Content starts

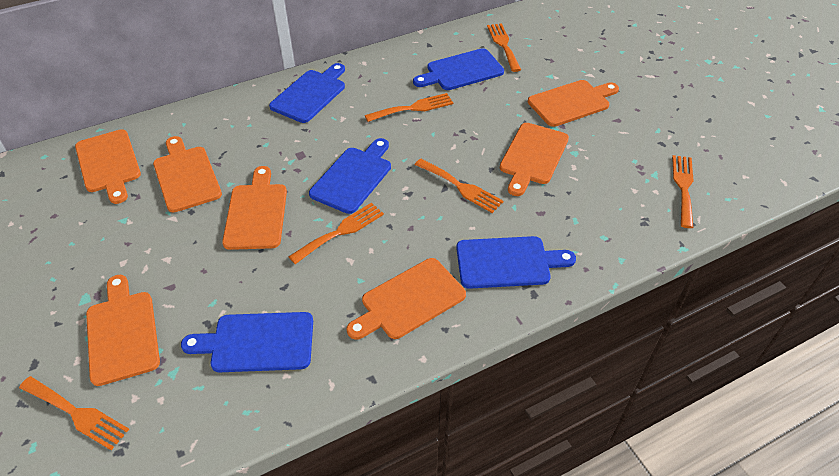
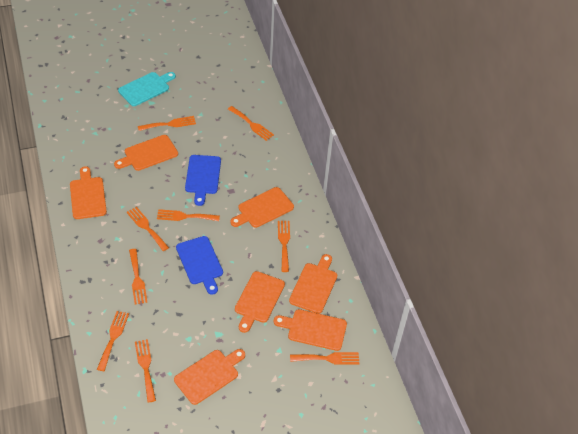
blue cutting board: 5 -> 2
orange fork: 6 -> 9
turquoise cutting board: 0 -> 1

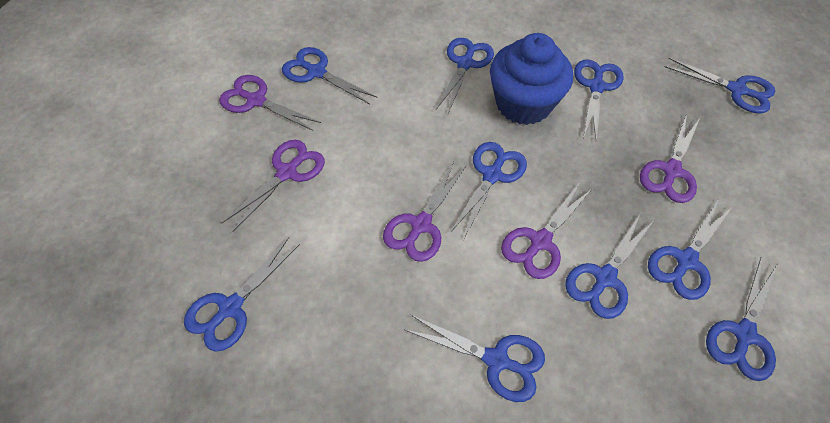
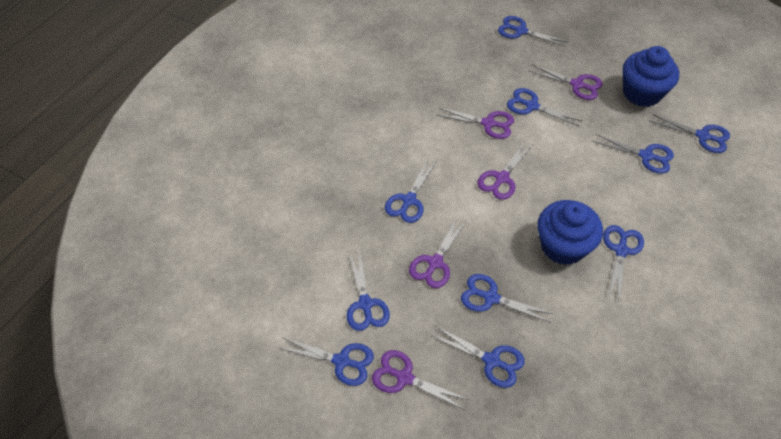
blue cupcake: 1 -> 2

Content ends

[What you should do] Give the data again word for word, without pictures.

[Response]
blue cutting board: 5 -> 2
orange fork: 6 -> 9
turquoise cutting board: 0 -> 1

blue cupcake: 1 -> 2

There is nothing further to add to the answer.